[Revision tracking records]
- - - -

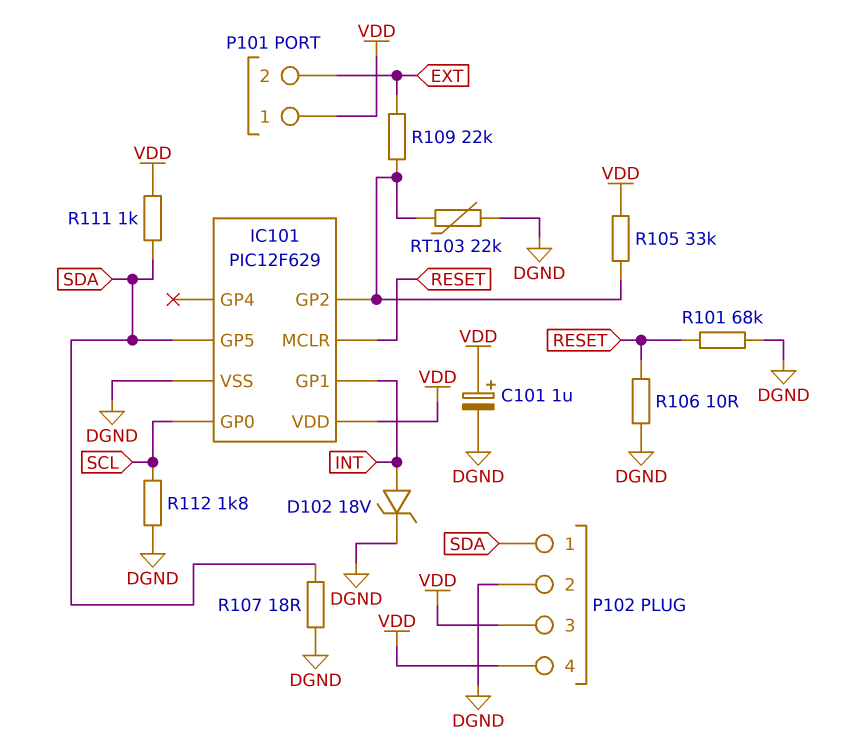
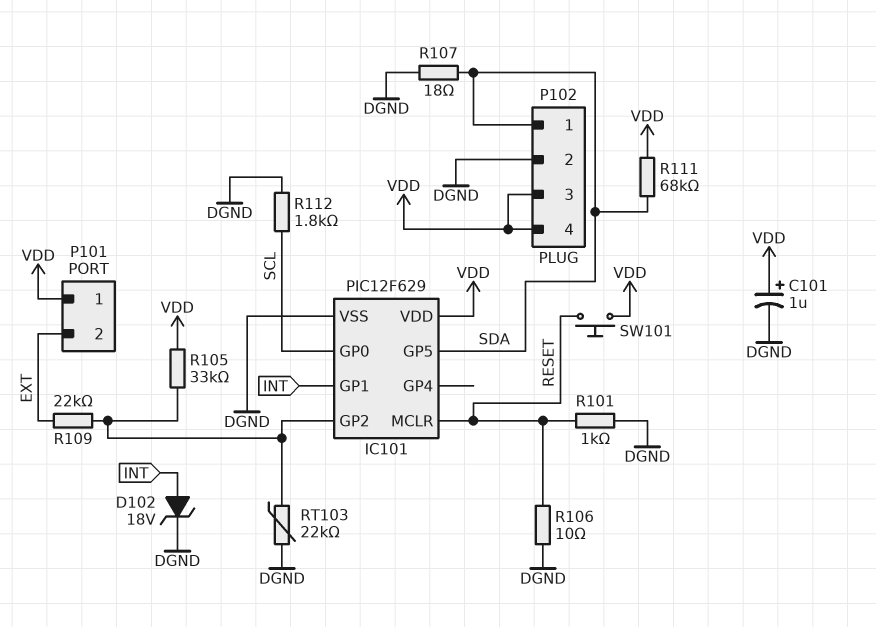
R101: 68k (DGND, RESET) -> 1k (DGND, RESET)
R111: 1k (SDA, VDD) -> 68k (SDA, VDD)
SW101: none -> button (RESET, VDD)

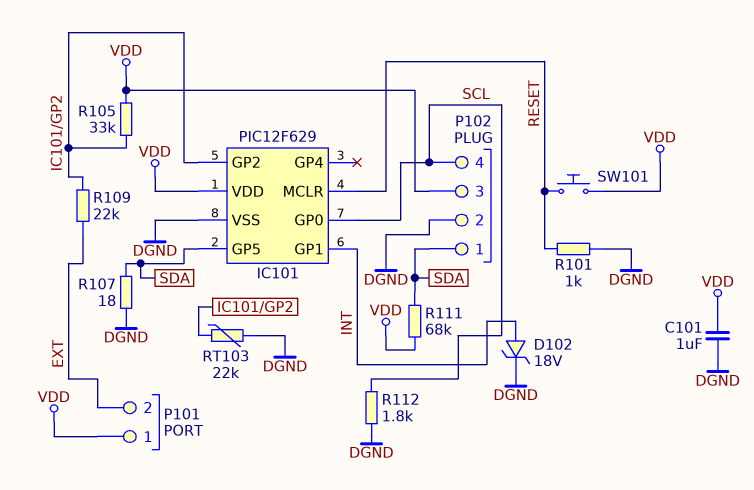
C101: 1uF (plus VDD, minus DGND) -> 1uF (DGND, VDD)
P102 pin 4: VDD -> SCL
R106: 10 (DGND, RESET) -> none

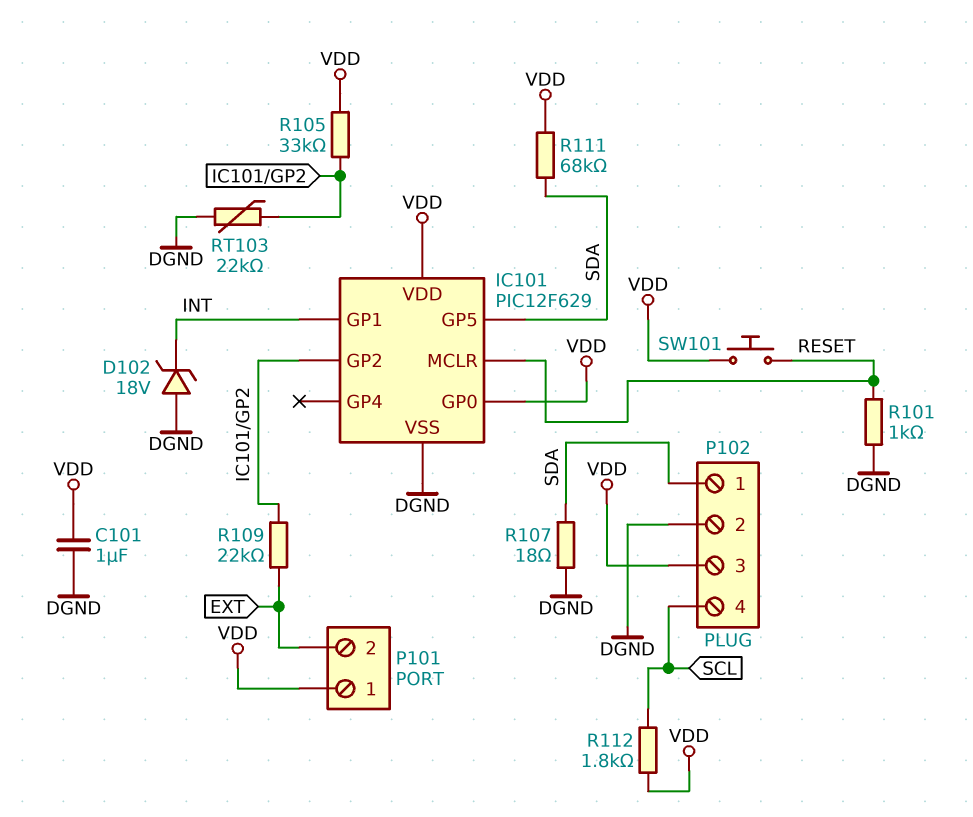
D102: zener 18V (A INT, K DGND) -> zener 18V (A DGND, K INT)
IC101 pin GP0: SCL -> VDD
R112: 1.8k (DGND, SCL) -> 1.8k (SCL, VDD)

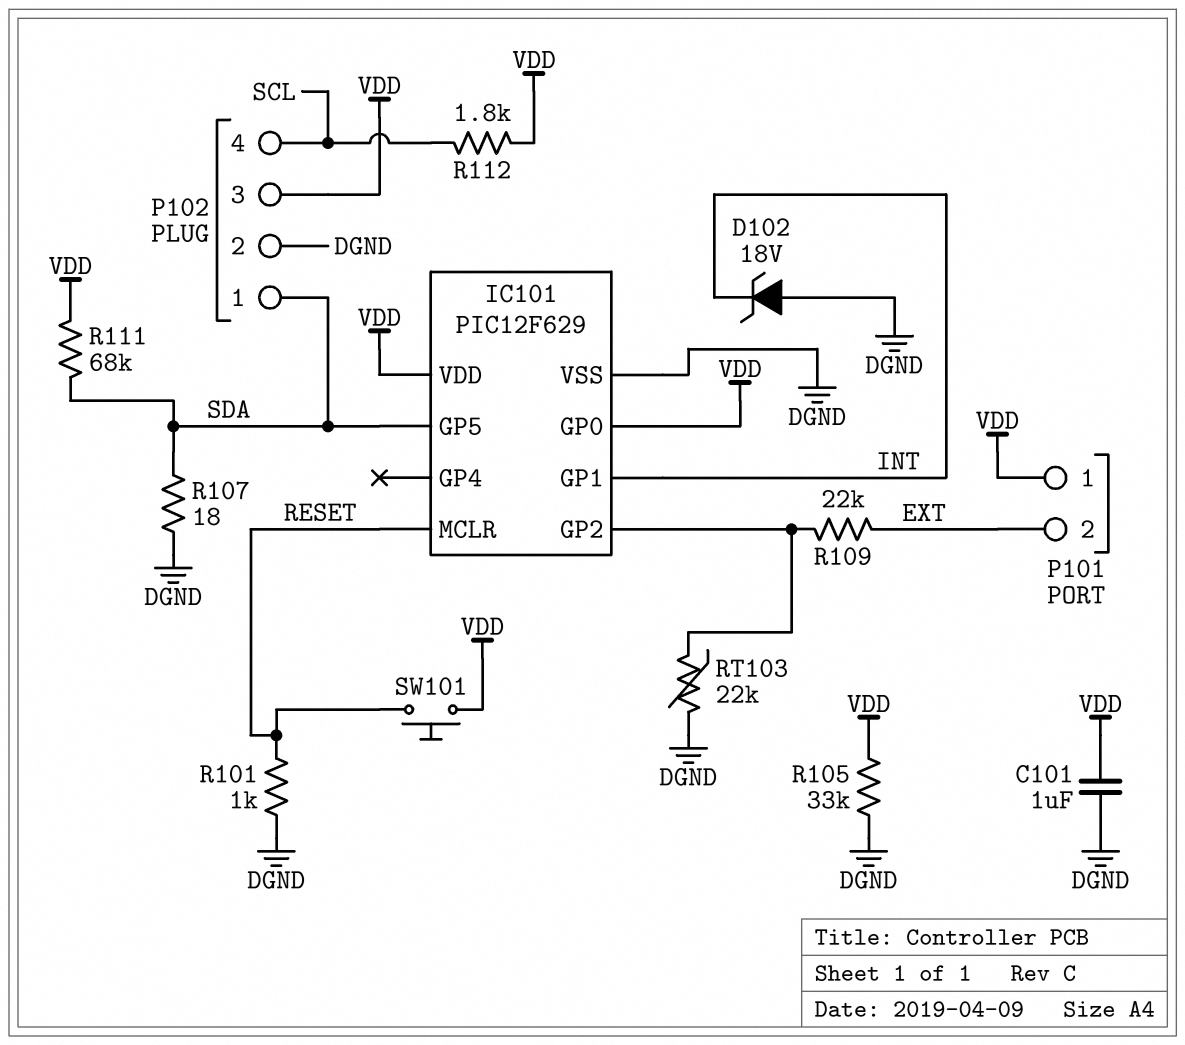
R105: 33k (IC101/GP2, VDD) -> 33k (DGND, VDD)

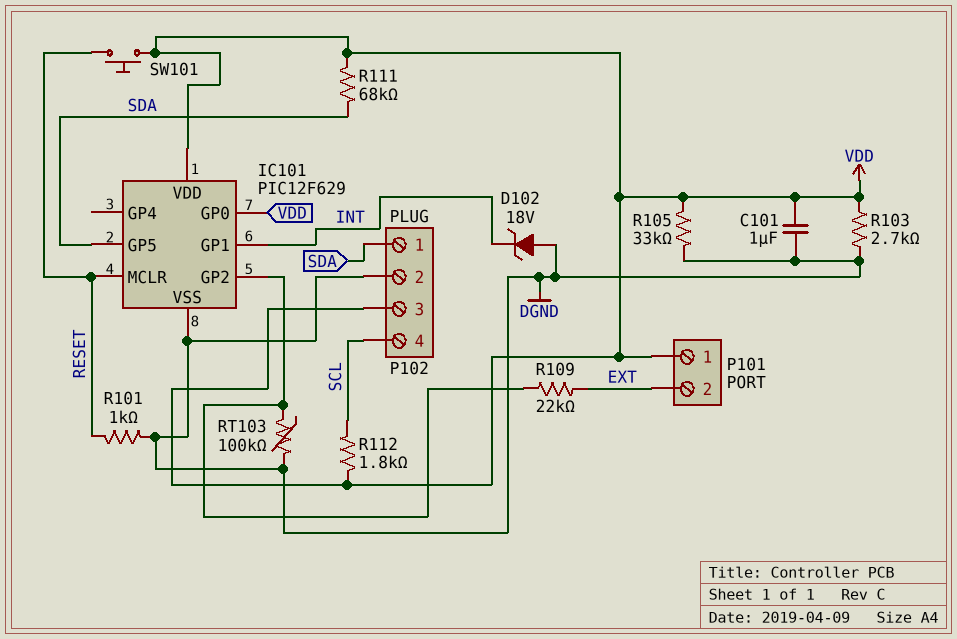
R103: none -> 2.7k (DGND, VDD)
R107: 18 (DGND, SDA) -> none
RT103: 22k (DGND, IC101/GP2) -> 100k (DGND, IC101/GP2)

- - - -

Problem details —
Every line that contains the string "none" should be copied from the entries.

Response box —
SW101: none -> button (RESET, VDD)
R106: 10 (DGND, RESET) -> none
R103: none -> 2.7k (DGND, VDD)
R107: 18 (DGND, SDA) -> none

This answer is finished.